Edit tracking data:

+++

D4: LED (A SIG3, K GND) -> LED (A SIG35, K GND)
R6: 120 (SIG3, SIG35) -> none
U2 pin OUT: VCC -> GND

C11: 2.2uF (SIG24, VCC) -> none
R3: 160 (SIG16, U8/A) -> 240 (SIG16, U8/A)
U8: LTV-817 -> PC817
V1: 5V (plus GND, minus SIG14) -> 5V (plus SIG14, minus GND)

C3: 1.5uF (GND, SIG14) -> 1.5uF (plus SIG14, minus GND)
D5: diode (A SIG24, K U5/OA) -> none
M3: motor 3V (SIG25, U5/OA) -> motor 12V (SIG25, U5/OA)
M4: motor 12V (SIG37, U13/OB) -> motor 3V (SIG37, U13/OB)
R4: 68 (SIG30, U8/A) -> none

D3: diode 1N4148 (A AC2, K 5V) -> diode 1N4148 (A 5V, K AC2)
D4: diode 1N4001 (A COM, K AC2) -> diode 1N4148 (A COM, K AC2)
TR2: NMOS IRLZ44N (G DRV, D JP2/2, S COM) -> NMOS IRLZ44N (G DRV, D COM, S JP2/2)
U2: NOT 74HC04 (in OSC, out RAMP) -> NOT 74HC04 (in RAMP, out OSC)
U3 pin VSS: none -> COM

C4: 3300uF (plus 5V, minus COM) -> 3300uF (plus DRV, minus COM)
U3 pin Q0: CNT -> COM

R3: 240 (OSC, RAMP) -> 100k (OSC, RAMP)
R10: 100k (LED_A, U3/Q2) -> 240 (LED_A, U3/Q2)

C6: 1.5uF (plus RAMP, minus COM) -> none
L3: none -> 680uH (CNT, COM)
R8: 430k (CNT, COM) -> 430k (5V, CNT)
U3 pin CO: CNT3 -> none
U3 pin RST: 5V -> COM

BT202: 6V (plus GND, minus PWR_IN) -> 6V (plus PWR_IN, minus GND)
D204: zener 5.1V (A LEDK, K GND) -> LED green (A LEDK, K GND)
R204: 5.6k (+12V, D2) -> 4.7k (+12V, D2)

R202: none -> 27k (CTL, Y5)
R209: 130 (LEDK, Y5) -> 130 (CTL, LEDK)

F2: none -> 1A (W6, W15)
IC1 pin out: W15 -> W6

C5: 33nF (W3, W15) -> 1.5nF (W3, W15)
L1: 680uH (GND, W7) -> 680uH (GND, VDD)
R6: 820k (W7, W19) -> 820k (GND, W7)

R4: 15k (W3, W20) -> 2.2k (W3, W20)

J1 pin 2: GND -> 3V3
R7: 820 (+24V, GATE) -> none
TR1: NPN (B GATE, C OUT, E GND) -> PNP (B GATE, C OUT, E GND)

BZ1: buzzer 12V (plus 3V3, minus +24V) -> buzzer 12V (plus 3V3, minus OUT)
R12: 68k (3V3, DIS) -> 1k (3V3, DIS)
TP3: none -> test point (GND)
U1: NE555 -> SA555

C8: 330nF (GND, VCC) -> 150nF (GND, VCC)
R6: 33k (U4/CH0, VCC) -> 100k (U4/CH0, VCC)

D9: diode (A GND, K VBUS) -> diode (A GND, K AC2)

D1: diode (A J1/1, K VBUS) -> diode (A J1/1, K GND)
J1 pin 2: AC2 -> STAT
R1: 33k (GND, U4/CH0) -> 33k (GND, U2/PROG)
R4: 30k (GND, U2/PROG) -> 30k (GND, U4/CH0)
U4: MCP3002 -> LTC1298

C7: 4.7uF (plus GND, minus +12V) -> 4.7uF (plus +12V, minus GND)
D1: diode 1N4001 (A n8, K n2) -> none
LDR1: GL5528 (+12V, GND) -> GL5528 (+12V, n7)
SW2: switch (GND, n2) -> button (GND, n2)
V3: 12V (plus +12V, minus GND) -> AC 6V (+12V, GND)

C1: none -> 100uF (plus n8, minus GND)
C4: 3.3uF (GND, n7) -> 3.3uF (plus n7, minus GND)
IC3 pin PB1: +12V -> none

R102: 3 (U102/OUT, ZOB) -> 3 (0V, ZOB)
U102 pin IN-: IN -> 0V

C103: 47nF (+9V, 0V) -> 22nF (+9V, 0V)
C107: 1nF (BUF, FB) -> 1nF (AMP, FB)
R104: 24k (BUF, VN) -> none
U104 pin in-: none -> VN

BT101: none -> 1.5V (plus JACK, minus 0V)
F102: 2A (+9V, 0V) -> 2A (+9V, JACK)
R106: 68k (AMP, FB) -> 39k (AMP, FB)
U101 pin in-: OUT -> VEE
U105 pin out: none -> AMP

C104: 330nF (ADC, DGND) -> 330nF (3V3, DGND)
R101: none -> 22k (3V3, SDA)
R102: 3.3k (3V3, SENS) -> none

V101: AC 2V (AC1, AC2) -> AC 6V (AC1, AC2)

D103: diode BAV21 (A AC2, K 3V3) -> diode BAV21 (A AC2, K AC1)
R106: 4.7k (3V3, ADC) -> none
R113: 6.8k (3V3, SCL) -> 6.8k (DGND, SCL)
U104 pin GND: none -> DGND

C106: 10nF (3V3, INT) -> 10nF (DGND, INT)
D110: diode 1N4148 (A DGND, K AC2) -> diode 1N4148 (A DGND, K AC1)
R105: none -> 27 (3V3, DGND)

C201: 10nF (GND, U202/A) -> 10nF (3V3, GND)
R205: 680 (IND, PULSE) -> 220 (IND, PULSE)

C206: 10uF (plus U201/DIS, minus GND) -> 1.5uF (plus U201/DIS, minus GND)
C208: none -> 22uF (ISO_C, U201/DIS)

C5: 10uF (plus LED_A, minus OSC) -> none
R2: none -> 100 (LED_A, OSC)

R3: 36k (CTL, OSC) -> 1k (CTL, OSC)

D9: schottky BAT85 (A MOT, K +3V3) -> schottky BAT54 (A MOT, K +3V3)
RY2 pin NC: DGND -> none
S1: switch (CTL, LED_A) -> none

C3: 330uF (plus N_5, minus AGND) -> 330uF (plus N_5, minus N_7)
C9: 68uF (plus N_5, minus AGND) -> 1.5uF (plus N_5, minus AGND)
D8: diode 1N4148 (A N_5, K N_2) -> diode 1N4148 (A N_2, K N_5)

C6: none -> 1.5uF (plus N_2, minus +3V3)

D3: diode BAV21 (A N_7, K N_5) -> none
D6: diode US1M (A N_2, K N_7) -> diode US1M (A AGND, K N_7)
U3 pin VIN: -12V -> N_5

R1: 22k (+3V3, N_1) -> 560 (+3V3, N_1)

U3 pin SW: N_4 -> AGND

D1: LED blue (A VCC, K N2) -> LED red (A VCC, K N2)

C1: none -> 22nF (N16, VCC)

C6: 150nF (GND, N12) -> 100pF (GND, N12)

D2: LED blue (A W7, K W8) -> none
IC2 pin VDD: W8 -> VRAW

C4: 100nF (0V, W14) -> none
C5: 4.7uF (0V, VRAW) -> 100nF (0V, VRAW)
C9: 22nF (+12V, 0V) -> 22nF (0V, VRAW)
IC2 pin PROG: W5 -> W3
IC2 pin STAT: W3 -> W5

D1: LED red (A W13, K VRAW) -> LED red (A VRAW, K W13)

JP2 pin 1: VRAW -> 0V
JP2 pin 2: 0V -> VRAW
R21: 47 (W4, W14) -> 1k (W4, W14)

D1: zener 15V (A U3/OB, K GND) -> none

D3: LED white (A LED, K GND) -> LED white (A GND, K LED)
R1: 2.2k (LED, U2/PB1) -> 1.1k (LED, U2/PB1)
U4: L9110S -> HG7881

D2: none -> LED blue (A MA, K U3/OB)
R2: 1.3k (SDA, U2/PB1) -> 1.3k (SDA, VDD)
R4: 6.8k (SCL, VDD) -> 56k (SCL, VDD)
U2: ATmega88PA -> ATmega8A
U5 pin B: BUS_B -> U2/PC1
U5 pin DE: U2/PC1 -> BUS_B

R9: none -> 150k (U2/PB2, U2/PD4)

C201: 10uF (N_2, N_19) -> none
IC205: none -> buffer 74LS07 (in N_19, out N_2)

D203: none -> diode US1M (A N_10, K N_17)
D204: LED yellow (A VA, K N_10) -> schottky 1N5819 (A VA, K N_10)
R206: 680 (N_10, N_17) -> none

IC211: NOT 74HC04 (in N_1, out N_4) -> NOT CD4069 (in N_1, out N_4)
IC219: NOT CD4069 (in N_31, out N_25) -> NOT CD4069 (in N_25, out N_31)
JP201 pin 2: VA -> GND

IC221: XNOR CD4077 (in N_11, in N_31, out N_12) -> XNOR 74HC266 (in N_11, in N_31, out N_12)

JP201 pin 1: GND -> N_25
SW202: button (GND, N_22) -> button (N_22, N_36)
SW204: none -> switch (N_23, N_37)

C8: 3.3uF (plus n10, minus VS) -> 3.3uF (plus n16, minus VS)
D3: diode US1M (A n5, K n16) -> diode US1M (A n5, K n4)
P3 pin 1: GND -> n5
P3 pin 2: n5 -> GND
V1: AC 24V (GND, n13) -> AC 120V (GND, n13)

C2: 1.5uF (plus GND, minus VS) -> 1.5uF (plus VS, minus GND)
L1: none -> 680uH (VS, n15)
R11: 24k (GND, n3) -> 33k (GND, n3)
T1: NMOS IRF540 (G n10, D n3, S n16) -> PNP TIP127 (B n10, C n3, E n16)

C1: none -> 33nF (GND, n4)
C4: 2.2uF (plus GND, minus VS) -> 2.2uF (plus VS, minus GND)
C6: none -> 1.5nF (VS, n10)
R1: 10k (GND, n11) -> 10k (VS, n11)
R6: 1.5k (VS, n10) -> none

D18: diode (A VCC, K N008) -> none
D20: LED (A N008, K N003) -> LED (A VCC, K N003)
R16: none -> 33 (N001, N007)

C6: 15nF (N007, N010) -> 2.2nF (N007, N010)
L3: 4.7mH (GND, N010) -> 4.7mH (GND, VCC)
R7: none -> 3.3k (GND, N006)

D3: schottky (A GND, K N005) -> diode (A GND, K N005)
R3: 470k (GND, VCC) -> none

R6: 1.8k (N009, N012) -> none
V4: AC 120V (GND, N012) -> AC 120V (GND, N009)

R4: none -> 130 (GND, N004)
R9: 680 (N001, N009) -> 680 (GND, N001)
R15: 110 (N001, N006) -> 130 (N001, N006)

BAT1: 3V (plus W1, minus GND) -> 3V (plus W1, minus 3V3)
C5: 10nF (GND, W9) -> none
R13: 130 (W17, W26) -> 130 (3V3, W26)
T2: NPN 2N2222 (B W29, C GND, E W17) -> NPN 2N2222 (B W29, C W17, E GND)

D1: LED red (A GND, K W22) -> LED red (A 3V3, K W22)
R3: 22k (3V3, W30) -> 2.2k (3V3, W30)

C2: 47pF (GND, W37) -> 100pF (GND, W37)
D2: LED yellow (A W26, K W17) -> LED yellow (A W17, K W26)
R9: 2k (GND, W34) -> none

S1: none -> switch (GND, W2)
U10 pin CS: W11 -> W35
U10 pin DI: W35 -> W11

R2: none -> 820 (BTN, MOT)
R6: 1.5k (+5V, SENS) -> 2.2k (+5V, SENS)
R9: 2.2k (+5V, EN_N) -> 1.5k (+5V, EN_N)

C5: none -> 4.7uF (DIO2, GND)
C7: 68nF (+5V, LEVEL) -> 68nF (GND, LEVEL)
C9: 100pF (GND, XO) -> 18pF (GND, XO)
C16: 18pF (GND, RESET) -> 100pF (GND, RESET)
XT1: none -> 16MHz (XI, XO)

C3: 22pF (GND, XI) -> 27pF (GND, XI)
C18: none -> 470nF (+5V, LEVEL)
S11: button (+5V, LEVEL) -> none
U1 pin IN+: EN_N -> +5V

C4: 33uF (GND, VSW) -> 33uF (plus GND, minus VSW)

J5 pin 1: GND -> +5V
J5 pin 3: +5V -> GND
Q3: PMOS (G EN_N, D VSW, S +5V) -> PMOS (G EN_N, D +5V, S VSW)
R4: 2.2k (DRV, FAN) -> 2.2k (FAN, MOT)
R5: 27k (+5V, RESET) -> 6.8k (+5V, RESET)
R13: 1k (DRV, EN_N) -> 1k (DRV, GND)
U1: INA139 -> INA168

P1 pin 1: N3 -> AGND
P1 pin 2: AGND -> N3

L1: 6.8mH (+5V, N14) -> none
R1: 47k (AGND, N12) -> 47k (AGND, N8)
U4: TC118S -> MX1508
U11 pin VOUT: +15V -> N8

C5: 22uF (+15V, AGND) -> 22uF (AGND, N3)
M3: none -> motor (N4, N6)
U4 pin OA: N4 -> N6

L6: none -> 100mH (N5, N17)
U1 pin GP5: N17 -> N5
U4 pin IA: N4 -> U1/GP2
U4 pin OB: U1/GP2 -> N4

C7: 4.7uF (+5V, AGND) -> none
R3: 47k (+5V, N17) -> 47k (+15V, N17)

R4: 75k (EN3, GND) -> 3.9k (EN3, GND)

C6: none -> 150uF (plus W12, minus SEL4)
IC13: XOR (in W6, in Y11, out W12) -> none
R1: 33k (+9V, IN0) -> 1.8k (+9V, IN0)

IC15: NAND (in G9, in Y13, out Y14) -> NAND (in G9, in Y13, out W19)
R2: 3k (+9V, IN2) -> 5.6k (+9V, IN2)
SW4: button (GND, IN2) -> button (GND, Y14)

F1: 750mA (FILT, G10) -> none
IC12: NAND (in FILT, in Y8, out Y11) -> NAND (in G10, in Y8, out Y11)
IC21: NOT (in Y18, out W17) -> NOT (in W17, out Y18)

+++

→ **TASK DIRECTIONS**: What is asked for is an exact copy of the lines above from the one containing "D3: LED white" through the one containing "R4: none -> 130 (GND, N004)", and only those.

→ **ANSWER SECTION**:
D3: LED white (A LED, K GND) -> LED white (A GND, K LED)
R1: 2.2k (LED, U2/PB1) -> 1.1k (LED, U2/PB1)
U4: L9110S -> HG7881

D2: none -> LED blue (A MA, K U3/OB)
R2: 1.3k (SDA, U2/PB1) -> 1.3k (SDA, VDD)
R4: 6.8k (SCL, VDD) -> 56k (SCL, VDD)
U2: ATmega88PA -> ATmega8A
U5 pin B: BUS_B -> U2/PC1
U5 pin DE: U2/PC1 -> BUS_B

R9: none -> 150k (U2/PB2, U2/PD4)

C201: 10uF (N_2, N_19) -> none
IC205: none -> buffer 74LS07 (in N_19, out N_2)

D203: none -> diode US1M (A N_10, K N_17)
D204: LED yellow (A VA, K N_10) -> schottky 1N5819 (A VA, K N_10)
R206: 680 (N_10, N_17) -> none

IC211: NOT 74HC04 (in N_1, out N_4) -> NOT CD4069 (in N_1, out N_4)
IC219: NOT CD4069 (in N_31, out N_25) -> NOT CD4069 (in N_25, out N_31)
JP201 pin 2: VA -> GND

IC221: XNOR CD4077 (in N_11, in N_31, out N_12) -> XNOR 74HC266 (in N_11, in N_31, out N_12)

JP201 pin 1: GND -> N_25
SW202: button (GND, N_22) -> button (N_22, N_36)
SW204: none -> switch (N_23, N_37)

C8: 3.3uF (plus n10, minus VS) -> 3.3uF (plus n16, minus VS)
D3: diode US1M (A n5, K n16) -> diode US1M (A n5, K n4)
P3 pin 1: GND -> n5
P3 pin 2: n5 -> GND
V1: AC 24V (GND, n13) -> AC 120V (GND, n13)

C2: 1.5uF (plus GND, minus VS) -> 1.5uF (plus VS, minus GND)
L1: none -> 680uH (VS, n15)
R11: 24k (GND, n3) -> 33k (GND, n3)
T1: NMOS IRF540 (G n10, D n3, S n16) -> PNP TIP127 (B n10, C n3, E n16)

C1: none -> 33nF (GND, n4)
C4: 2.2uF (plus GND, minus VS) -> 2.2uF (plus VS, minus GND)
C6: none -> 1.5nF (VS, n10)
R1: 10k (GND, n11) -> 10k (VS, n11)
R6: 1.5k (VS, n10) -> none

D18: diode (A VCC, K N008) -> none
D20: LED (A N008, K N003) -> LED (A VCC, K N003)
R16: none -> 33 (N001, N007)

C6: 15nF (N007, N010) -> 2.2nF (N007, N010)
L3: 4.7mH (GND, N010) -> 4.7mH (GND, VCC)
R7: none -> 3.3k (GND, N006)

D3: schottky (A GND, K N005) -> diode (A GND, K N005)
R3: 470k (GND, VCC) -> none

R6: 1.8k (N009, N012) -> none
V4: AC 120V (GND, N012) -> AC 120V (GND, N009)

R4: none -> 130 (GND, N004)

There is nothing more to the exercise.